### [Directions]
All of the entries need to be written out again, exactly as they are.

### [Data excerpts]
--
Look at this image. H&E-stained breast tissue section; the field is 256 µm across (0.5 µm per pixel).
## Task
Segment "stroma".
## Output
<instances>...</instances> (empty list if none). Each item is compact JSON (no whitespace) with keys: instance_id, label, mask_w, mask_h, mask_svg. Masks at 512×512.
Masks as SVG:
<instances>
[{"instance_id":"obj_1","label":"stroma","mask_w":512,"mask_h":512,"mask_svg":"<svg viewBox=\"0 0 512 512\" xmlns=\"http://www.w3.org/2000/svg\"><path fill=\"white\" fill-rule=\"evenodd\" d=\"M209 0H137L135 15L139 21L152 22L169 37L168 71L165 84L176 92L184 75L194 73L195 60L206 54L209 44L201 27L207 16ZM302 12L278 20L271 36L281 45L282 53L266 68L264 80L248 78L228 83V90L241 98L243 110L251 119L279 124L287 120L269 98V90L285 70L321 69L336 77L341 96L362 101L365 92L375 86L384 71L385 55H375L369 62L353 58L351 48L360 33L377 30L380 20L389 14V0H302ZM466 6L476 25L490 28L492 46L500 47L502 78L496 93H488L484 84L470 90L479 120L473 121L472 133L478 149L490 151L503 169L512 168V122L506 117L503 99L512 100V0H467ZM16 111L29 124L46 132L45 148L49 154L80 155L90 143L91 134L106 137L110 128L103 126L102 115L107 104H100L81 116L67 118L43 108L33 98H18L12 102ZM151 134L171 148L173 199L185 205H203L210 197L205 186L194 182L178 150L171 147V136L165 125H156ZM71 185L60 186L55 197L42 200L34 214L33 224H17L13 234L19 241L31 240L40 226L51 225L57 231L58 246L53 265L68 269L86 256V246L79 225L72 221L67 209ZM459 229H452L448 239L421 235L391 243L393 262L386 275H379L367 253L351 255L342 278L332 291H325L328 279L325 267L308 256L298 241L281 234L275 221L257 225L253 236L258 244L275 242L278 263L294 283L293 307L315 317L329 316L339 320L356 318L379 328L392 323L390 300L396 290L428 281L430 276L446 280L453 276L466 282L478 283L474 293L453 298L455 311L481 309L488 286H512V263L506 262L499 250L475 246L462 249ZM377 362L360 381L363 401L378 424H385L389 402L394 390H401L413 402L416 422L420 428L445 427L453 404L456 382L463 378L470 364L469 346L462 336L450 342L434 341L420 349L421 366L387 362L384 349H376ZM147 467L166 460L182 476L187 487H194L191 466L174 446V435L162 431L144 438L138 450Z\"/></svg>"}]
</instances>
--
### [Answer to this task]
Look at this image. H&E-stained breast tissue section; the field is 256 µm across (0.5 µm per pixel).
## Task
Segment "stroma".
## Output
<instances>...</instances> (empty list if none). Each item is compact JSON (no whitespace) with keys: instance_id, label, mask_w, mask_h, mask_svg. Masks at 512×512.
Masks as SVG:
<instances>
[{"instance_id":"obj_1","label":"stroma","mask_w":512,"mask_h":512,"mask_svg":"<svg viewBox=\"0 0 512 512\" xmlns=\"http://www.w3.org/2000/svg\"><path fill=\"white\" fill-rule=\"evenodd\" d=\"M209 0H137L135 15L139 21L152 22L169 37L168 71L165 84L176 92L184 75L194 73L195 60L206 54L209 44L201 27L207 16ZM302 12L278 20L271 36L281 45L282 53L266 68L264 80L248 78L228 83V90L241 98L243 110L251 119L279 124L287 120L269 98V90L285 70L321 69L336 77L341 96L362 101L365 92L375 86L384 71L385 55H375L369 62L353 58L351 48L360 33L377 30L380 20L389 14V0H302ZM466 6L476 25L490 28L492 46L500 47L502 78L496 93H488L484 84L470 90L479 120L473 121L472 133L478 149L490 151L503 169L512 168V122L506 117L503 99L512 100V0H467ZM16 111L29 124L46 132L45 148L49 154L80 155L90 143L91 134L106 137L110 128L103 126L102 115L107 104H100L81 116L67 118L43 108L33 98H18L12 102ZM151 134L171 148L173 199L185 205H203L210 197L205 186L194 182L178 150L171 147V136L165 125H156ZM71 185L60 186L55 197L42 200L34 214L33 224H17L13 234L19 241L31 240L40 226L51 225L57 231L58 246L53 265L68 269L86 256V246L79 225L72 221L67 209ZM459 229H452L448 239L421 235L391 243L393 262L386 275H379L367 253L351 255L342 278L332 291H325L328 279L325 267L308 256L298 241L281 234L275 221L257 225L253 236L258 244L275 242L278 263L294 283L293 307L315 317L329 316L339 320L356 318L379 328L392 323L390 300L396 290L428 281L430 276L446 280L453 276L466 282L478 283L474 293L453 298L455 311L481 309L488 286H512V263L506 262L499 250L475 246L462 249ZM377 362L360 381L363 401L378 424H385L389 402L394 390H401L413 402L416 422L420 428L445 427L453 404L456 382L463 378L470 364L469 346L462 336L450 342L434 341L420 349L421 366L387 362L384 349H376ZM147 467L166 460L182 476L187 487H194L191 466L174 446V435L162 431L144 438L138 450Z\"/></svg>"}]
</instances>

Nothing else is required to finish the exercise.